About this task → From the listing below, retype exactly the line holding "(452, 353) = (432, 354): red", the line holding "(270, 267) = (440, 238): blue", and the lines between them; skip everything else.

___

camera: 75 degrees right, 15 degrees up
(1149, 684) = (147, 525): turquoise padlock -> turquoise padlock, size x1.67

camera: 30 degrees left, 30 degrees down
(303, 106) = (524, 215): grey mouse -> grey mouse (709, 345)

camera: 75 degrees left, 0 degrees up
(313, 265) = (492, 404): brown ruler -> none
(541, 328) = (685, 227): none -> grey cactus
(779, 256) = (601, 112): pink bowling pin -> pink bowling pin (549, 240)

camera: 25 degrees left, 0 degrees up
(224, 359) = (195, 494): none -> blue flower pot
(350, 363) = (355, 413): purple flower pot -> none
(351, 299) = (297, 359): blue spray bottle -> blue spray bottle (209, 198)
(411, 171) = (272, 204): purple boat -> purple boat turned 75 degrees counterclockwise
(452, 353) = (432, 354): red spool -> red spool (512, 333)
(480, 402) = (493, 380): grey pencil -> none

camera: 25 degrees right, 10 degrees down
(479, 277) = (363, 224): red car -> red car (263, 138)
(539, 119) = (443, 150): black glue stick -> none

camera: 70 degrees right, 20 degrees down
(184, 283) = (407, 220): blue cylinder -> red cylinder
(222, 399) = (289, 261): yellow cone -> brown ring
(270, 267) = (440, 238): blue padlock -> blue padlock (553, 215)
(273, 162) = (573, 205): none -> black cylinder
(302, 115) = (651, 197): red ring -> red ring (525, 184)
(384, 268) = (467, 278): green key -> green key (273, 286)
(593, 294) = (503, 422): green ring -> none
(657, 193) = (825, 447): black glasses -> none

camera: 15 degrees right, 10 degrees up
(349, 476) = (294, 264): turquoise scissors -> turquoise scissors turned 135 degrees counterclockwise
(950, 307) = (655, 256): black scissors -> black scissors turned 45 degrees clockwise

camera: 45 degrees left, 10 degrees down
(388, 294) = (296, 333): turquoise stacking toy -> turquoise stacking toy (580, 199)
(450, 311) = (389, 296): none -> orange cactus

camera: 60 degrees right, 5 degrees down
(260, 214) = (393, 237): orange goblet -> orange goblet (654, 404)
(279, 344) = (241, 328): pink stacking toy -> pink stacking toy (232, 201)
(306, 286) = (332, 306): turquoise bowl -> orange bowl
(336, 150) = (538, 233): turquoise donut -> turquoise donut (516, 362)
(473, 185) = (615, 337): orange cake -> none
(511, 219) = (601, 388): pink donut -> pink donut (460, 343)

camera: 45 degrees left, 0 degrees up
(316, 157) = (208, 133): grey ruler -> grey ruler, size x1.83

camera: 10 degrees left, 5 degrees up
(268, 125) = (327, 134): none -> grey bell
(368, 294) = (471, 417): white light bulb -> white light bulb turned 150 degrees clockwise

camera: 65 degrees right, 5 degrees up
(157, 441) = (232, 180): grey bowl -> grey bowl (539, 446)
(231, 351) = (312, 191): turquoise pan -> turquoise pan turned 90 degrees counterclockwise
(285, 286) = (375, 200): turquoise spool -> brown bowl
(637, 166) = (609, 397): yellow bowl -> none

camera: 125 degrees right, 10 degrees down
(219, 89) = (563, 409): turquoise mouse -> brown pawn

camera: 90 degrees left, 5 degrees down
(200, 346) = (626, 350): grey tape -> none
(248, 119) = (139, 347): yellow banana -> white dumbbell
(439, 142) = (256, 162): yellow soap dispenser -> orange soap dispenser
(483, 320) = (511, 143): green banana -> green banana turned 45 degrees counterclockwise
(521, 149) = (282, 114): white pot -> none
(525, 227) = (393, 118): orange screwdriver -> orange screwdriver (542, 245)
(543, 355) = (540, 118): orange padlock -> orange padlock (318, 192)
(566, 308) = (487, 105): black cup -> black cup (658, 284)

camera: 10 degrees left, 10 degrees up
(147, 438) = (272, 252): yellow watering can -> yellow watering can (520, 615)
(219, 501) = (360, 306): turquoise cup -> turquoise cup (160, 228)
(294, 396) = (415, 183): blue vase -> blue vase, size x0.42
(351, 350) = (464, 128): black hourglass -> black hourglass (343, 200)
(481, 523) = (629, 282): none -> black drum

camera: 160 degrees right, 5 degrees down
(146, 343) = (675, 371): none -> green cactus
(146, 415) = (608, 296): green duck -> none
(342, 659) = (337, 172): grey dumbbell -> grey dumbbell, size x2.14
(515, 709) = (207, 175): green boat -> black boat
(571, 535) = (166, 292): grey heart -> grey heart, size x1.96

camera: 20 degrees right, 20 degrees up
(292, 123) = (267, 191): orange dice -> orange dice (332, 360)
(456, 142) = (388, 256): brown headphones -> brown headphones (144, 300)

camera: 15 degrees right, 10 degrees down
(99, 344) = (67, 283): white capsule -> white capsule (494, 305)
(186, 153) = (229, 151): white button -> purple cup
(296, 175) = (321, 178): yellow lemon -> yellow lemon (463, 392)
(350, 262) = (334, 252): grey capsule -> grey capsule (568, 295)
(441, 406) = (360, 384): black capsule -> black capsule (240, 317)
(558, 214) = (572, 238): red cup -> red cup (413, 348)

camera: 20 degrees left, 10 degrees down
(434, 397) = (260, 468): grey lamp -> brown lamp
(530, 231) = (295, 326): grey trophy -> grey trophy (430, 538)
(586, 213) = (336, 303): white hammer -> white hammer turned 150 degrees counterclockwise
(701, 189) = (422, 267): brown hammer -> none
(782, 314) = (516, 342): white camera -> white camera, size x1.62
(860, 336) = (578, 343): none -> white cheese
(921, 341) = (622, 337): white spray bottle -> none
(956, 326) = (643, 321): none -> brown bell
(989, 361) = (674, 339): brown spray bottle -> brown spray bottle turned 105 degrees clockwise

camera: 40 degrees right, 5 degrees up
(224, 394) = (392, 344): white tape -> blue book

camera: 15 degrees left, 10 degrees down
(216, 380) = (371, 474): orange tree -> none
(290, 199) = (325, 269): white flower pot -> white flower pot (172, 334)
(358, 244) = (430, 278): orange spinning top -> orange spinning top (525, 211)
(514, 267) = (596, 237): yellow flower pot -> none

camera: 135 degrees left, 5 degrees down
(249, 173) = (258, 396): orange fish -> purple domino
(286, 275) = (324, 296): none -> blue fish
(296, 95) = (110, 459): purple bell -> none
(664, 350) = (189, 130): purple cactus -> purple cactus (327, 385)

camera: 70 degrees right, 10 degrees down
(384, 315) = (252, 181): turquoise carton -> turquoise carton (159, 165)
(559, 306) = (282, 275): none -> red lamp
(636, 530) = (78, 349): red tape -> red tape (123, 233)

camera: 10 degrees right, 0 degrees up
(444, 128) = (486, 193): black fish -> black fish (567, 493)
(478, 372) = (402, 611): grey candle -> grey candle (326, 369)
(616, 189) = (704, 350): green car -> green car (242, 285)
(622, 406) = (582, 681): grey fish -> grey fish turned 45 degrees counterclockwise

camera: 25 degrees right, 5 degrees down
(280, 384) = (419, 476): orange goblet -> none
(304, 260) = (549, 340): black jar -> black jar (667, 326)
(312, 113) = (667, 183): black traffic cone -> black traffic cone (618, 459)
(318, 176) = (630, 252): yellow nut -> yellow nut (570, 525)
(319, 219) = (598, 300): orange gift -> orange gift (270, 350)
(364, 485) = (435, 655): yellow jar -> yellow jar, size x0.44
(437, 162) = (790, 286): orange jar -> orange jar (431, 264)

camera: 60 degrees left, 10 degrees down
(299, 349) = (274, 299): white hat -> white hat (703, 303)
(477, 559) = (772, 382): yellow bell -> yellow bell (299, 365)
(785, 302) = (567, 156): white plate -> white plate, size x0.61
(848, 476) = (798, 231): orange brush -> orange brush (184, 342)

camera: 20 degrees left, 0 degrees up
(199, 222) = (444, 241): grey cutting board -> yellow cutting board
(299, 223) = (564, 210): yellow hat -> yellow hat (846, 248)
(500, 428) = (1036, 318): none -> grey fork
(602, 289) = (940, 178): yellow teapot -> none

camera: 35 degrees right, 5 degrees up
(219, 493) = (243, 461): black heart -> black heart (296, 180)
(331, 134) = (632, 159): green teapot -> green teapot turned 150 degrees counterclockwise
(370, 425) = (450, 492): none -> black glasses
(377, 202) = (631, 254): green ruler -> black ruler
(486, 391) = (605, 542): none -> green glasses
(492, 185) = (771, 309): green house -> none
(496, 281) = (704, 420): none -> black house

___

Result of this exercise →
(452, 353) = (432, 354): red spool -> red spool (512, 333)
(480, 402) = (493, 380): grey pencil -> none

camera: 25 degrees right, 10 degrees down
(479, 277) = (363, 224): red car -> red car (263, 138)
(539, 119) = (443, 150): black glue stick -> none

camera: 70 degrees right, 20 degrees down
(184, 283) = (407, 220): blue cylinder -> red cylinder
(222, 399) = (289, 261): yellow cone -> brown ring
(270, 267) = (440, 238): blue padlock -> blue padlock (553, 215)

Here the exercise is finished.